Return exactly the lines below, starting with the one that has "black semicircle: (1015, 627)" and going on through the one that has "blue triangle: (530, 1105)".

——————

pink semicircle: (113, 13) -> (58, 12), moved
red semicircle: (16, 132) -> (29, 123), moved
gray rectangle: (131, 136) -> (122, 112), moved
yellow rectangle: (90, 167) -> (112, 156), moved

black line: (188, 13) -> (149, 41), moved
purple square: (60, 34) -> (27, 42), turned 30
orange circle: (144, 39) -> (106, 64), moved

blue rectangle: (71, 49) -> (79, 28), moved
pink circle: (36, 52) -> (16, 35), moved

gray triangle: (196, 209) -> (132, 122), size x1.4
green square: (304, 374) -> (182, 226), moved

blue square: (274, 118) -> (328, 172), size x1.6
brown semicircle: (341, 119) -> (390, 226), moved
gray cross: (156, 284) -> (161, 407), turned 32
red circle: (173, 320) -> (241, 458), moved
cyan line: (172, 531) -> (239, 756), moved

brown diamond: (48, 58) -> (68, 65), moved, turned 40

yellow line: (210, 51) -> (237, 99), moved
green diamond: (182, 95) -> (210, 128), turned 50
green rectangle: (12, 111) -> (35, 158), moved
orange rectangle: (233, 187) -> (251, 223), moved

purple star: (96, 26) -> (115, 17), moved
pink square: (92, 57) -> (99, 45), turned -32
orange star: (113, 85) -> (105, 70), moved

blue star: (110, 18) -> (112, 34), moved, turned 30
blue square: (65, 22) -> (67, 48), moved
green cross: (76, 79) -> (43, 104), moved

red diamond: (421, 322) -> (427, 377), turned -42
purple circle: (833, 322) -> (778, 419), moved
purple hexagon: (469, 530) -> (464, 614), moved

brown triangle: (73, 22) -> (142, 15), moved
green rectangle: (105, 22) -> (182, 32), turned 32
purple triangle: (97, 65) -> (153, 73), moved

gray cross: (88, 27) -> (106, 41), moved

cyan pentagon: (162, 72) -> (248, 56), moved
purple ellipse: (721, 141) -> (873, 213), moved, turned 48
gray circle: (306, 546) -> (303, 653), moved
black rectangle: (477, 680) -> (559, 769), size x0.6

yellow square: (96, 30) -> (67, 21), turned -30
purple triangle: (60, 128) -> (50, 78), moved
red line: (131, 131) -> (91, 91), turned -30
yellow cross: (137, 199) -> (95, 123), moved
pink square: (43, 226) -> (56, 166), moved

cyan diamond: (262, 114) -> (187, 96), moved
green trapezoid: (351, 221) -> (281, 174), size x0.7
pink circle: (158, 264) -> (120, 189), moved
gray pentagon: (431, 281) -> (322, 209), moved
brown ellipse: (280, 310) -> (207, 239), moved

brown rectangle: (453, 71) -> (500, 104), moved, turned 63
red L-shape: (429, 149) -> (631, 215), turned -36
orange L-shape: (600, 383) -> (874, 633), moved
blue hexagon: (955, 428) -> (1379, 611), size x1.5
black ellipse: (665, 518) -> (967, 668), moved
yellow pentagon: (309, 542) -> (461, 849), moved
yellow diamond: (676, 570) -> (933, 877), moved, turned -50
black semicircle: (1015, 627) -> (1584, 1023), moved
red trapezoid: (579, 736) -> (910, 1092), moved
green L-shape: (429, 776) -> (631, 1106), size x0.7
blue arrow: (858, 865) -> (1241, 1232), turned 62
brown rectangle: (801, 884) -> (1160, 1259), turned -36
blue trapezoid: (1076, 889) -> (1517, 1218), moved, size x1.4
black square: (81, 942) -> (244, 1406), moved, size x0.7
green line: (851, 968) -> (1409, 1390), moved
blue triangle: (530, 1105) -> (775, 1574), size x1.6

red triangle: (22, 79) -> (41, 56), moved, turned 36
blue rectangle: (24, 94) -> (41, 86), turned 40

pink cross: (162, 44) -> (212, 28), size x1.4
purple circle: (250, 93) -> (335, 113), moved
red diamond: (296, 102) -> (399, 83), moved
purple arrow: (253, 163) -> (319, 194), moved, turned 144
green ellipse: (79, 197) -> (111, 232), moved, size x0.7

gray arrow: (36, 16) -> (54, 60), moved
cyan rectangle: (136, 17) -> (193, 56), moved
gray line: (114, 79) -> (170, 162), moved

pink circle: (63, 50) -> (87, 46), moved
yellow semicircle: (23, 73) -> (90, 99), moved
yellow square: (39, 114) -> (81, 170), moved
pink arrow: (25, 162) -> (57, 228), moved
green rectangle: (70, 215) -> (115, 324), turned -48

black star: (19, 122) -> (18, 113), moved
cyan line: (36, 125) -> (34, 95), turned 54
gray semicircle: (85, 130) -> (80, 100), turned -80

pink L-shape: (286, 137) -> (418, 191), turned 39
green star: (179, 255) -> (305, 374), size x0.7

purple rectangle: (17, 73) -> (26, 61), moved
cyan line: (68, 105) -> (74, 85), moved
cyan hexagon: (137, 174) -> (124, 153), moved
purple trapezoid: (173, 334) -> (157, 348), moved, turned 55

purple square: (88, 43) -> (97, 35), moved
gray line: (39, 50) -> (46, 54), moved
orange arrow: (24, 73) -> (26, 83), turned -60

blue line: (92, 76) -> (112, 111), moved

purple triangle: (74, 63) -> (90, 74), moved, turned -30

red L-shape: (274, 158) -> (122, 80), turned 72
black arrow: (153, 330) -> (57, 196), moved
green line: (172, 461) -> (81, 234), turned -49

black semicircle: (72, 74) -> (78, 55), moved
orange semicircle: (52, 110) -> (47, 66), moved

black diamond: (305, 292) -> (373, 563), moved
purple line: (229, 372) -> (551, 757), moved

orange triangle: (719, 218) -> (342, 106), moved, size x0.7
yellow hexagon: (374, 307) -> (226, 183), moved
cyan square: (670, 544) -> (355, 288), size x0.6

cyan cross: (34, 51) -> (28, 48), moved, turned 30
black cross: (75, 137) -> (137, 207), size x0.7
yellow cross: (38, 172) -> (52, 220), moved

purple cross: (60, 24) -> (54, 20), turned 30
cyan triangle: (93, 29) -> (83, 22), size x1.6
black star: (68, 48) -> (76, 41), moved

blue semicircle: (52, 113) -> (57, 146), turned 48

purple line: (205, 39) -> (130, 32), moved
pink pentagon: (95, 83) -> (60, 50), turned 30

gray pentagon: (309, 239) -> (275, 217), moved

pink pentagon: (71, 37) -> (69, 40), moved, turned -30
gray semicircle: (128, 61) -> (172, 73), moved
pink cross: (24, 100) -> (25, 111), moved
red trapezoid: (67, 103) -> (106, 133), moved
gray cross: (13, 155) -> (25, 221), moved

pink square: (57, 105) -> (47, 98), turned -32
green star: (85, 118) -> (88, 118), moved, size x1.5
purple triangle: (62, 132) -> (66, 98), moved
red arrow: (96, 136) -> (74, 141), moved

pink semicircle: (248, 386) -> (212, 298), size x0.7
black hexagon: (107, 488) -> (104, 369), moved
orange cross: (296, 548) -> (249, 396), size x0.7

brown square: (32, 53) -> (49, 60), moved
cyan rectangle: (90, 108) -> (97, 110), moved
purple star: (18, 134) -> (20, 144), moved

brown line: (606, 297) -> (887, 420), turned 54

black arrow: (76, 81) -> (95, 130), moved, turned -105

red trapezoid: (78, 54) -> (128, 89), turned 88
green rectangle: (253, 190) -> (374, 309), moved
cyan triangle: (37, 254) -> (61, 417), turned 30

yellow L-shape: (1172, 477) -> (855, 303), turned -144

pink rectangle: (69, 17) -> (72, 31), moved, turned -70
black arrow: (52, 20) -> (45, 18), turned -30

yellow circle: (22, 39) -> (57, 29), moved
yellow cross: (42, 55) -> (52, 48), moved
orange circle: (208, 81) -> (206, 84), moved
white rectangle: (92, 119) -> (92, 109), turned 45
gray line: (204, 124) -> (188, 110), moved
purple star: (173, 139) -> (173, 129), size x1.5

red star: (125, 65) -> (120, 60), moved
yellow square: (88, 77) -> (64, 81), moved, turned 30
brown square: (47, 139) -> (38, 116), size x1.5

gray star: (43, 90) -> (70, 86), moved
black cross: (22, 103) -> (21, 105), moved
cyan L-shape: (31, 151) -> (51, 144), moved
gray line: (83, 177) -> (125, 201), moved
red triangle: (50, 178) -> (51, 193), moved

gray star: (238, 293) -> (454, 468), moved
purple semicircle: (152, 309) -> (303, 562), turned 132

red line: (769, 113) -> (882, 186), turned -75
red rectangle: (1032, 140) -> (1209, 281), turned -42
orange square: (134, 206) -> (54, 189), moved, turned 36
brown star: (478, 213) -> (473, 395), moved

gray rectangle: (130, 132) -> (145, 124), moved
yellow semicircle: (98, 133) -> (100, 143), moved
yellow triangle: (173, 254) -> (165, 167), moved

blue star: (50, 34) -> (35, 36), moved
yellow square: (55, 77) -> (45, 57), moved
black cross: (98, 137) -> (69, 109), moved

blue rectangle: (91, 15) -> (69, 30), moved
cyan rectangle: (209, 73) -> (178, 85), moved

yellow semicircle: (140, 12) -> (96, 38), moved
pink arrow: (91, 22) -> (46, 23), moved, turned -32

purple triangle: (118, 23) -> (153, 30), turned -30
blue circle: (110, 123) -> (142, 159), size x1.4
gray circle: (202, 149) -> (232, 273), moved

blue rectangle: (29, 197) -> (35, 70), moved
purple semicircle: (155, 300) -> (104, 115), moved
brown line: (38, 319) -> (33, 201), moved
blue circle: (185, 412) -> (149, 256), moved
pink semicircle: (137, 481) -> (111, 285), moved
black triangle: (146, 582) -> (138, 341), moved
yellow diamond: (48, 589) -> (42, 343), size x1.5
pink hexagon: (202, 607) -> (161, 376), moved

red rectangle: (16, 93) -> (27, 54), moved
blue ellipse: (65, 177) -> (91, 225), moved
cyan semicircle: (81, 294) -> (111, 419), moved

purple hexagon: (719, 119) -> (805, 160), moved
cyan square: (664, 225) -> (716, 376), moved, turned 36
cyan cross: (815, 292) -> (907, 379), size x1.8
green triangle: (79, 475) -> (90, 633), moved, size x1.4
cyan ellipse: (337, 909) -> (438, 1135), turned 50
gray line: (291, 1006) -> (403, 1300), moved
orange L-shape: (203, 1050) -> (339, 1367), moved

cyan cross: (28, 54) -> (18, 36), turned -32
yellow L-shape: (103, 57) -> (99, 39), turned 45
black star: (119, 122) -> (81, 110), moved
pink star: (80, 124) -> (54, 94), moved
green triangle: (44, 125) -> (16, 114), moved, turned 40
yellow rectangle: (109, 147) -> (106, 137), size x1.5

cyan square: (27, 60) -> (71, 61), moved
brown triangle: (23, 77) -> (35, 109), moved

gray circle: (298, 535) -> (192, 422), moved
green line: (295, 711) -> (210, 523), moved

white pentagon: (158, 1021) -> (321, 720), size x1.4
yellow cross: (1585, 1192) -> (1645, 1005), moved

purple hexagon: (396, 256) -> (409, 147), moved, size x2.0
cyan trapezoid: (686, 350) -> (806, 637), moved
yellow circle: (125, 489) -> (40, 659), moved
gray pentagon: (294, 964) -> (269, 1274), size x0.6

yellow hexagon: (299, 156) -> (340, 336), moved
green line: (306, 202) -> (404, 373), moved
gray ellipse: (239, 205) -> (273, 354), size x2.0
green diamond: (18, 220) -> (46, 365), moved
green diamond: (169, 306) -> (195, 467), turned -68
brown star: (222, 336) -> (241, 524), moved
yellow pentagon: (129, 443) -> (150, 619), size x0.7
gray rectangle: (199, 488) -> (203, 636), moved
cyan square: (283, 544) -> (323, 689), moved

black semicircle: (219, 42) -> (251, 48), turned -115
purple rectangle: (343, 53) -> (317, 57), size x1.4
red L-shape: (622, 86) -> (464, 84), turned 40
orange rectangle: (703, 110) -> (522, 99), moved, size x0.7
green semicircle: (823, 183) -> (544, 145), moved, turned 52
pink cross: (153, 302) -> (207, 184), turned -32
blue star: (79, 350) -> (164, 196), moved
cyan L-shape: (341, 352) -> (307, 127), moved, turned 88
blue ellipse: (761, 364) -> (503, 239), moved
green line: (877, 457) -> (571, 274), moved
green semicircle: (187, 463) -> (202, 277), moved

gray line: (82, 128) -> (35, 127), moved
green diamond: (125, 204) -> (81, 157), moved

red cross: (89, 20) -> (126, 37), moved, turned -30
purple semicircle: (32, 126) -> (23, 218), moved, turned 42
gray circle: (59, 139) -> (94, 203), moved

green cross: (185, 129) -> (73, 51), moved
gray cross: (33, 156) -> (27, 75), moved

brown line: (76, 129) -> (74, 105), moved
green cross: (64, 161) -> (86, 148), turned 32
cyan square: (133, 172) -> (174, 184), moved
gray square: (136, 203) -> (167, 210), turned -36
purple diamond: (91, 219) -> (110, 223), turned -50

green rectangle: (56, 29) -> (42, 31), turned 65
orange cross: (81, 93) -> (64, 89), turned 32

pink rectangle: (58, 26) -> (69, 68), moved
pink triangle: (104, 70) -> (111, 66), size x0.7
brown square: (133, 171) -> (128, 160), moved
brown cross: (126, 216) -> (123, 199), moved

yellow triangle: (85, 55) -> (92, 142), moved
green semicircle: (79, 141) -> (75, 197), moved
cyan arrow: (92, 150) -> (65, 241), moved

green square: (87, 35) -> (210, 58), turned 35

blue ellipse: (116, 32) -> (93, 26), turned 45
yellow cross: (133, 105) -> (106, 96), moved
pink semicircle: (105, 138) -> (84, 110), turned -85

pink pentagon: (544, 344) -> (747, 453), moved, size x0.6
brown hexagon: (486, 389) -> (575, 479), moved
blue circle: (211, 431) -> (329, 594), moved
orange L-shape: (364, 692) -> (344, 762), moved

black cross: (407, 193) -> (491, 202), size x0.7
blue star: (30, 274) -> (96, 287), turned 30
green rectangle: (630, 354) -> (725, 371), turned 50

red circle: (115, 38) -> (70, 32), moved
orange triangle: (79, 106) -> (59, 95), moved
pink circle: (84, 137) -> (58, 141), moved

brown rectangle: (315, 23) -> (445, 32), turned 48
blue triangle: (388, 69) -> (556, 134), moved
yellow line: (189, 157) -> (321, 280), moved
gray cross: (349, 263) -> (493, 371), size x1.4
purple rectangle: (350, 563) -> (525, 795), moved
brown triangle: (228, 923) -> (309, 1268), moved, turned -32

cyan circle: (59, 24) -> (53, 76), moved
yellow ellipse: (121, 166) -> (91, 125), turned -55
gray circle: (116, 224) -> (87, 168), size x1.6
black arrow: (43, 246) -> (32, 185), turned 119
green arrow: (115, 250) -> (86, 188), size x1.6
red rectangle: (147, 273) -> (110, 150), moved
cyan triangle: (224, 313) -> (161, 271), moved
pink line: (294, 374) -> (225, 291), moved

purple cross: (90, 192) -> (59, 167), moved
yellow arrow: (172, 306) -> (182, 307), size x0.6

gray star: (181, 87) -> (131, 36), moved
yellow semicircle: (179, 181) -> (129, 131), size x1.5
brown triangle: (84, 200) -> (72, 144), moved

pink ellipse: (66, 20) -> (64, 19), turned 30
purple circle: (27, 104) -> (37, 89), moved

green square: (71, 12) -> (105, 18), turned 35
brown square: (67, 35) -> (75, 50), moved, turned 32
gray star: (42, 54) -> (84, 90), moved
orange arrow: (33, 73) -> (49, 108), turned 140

——————

Your response =
black semicircle: (1015, 627) -> (1584, 1023), moved
red trapezoid: (579, 736) -> (910, 1092), moved
green L-shape: (429, 776) -> (631, 1106), size x0.7
blue arrow: (858, 865) -> (1241, 1232), turned 62
brown rectangle: (801, 884) -> (1160, 1259), turned -36
blue trapezoid: (1076, 889) -> (1517, 1218), moved, size x1.4
black square: (81, 942) -> (244, 1406), moved, size x0.7
green line: (851, 968) -> (1409, 1390), moved
blue triangle: (530, 1105) -> (775, 1574), size x1.6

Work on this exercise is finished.